== TASK TO COMPLETE ==
Pull out every line from the listing that has the word "centre".

== DATA BLOCK ==
•••

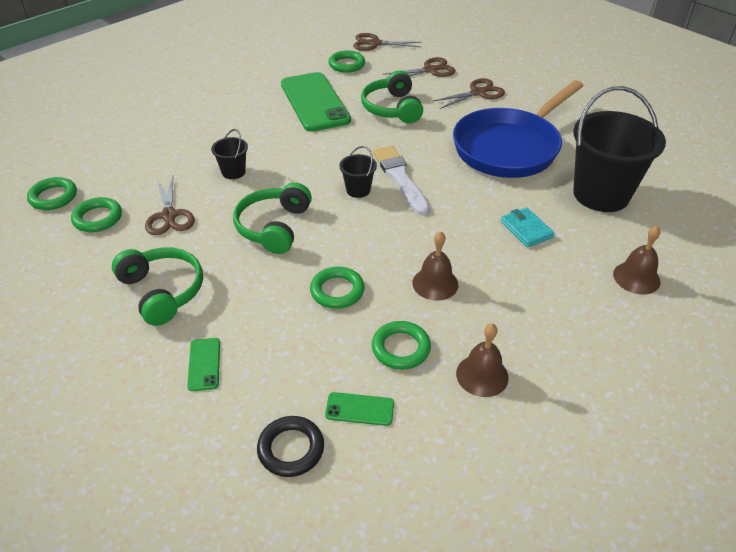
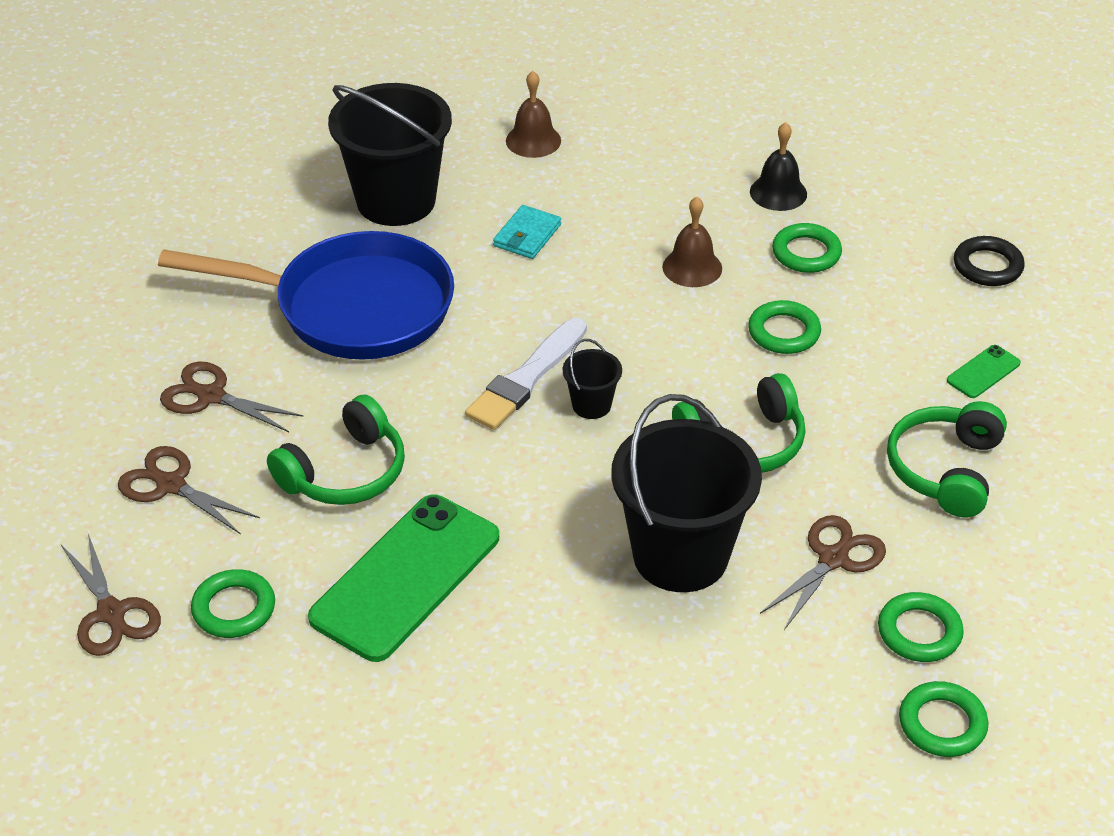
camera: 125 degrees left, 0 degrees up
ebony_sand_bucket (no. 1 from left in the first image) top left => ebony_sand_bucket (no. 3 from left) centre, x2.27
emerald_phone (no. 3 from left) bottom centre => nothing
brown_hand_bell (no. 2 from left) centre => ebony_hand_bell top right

•••

== SOLUTION ==
ebony_sand_bucket (no. 1 from left in the first image) top left => ebony_sand_bucket (no. 3 from left) centre, x2.27
emerald_phone (no. 3 from left) bottom centre => nothing
brown_hand_bell (no. 2 from left) centre => ebony_hand_bell top right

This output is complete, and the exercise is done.